### Data

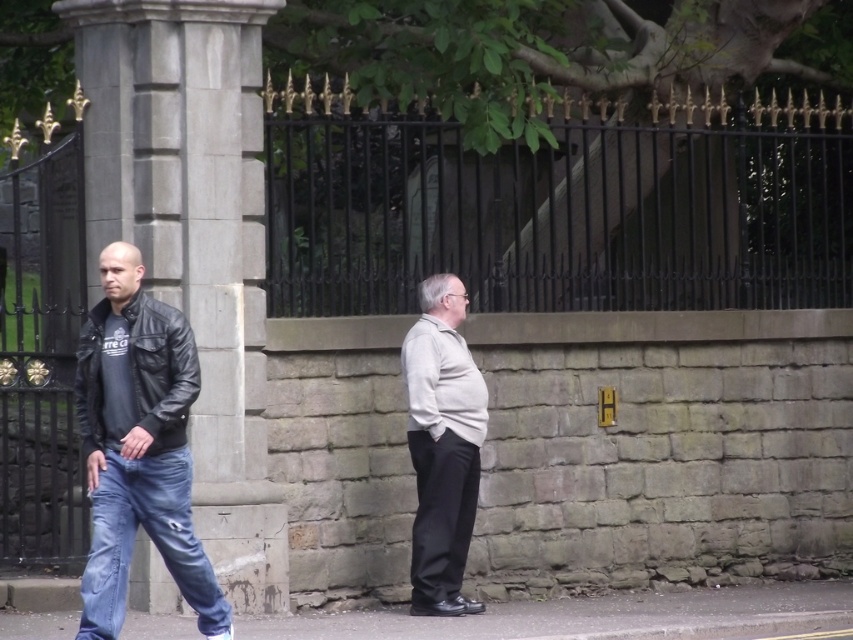
Does leather jacket at left have a smaller size compared to light beige sweater at center?

No.

Which is behind, point (163, 388) or point (469, 401)?

The point (469, 401) is more distant.

Identify the location of leather jacket at left. This screenshot has height=640, width=853. (138, 448).

Does gray stone pillar at center appear over light gray sweater at center?

Yes.

Between point (189, 316) and point (439, 412), which one is positioned behind?

Positioned behind is point (439, 412).

Image resolution: width=853 pixels, height=640 pixels. In order to click on gray stone pillar at center in this screenshot , I will do `click(194, 237)`.

Where is `gray stone pillar at center`? Image resolution: width=853 pixels, height=640 pixels. gray stone pillar at center is located at coordinates (194, 237).

Between point (502, 612) and point (439, 356), which one is positioned behind?

Point (502, 612)

Who is more distant from viewer, (727, 620) or (456, 353)?

The point (456, 353) is more distant.

This screenshot has width=853, height=640. Identify the location of gray asphalt at lower center. (592, 616).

### Problem requirements
Reproduce all of the items above word for word, leaving out the pictures.

### Exercise output
Does leather jacket at left have a smaller size compared to light beige sweater at center?

No.

Which is behind, point (163, 388) or point (469, 401)?

The point (469, 401) is more distant.

Identify the location of leather jacket at left. This screenshot has height=640, width=853. (138, 448).

Does gray stone pillar at center appear over light gray sweater at center?

Yes.

Between point (189, 316) and point (439, 412), which one is positioned behind?

Positioned behind is point (439, 412).

Image resolution: width=853 pixels, height=640 pixels. In order to click on gray stone pillar at center in this screenshot , I will do `click(194, 237)`.

Where is `gray stone pillar at center`? Image resolution: width=853 pixels, height=640 pixels. gray stone pillar at center is located at coordinates (194, 237).

Between point (502, 612) and point (439, 356), which one is positioned behind?

Point (502, 612)

Who is more distant from viewer, (727, 620) or (456, 353)?

The point (456, 353) is more distant.

This screenshot has width=853, height=640. Identify the location of gray asphalt at lower center. (592, 616).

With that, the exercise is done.